SUPPLIED DATA ▸
-=-=-=-=-
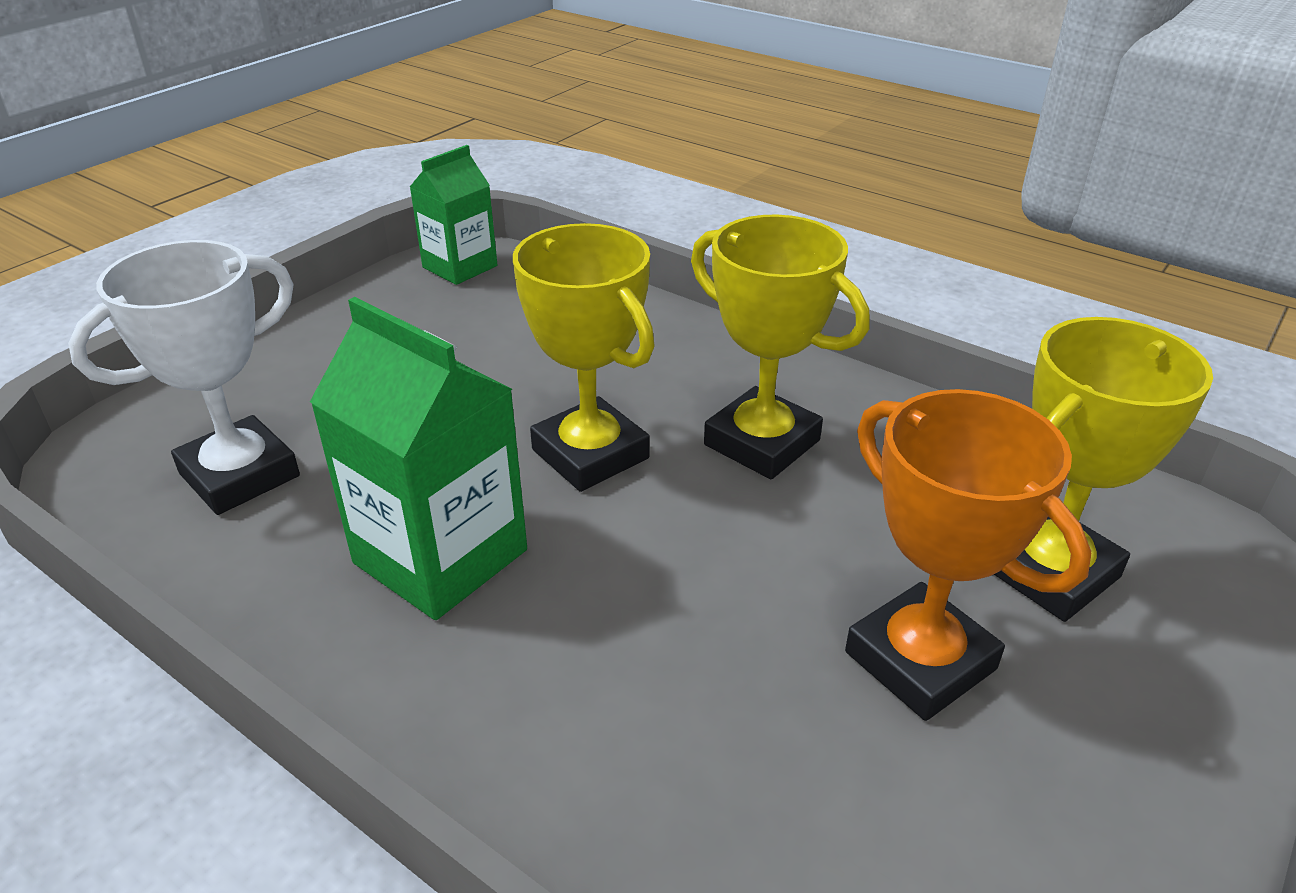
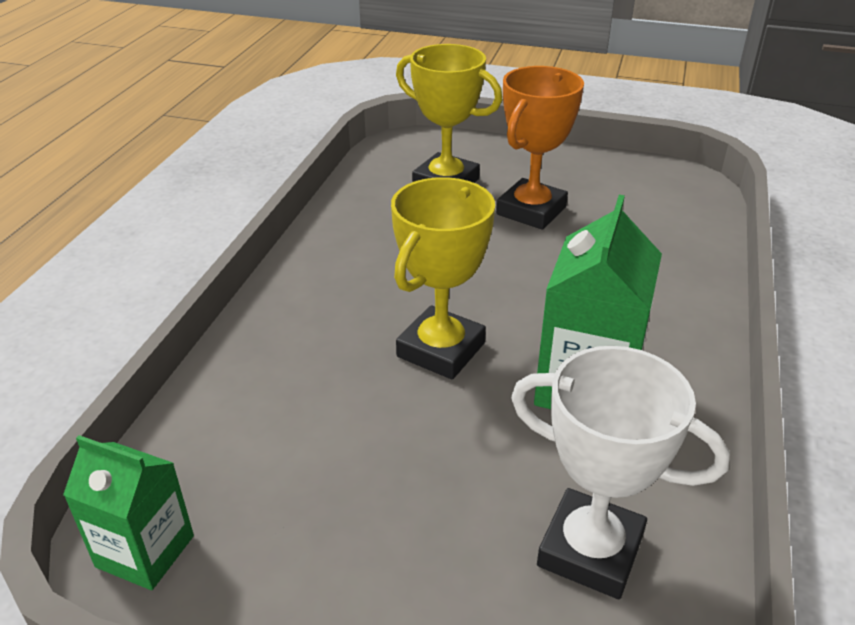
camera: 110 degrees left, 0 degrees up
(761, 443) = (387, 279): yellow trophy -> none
-=-=-=-=-
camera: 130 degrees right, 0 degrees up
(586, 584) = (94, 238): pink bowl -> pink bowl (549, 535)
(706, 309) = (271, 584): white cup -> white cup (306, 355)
-=-=-=-=-
EXERCISE PROMPT ▸ Could you copy every line from the records that mentions the word "camera"?

SOLUTION TO THE PROBLEM ▸
camera: 110 degrees left, 0 degrees up
camera: 130 degrees right, 0 degrees up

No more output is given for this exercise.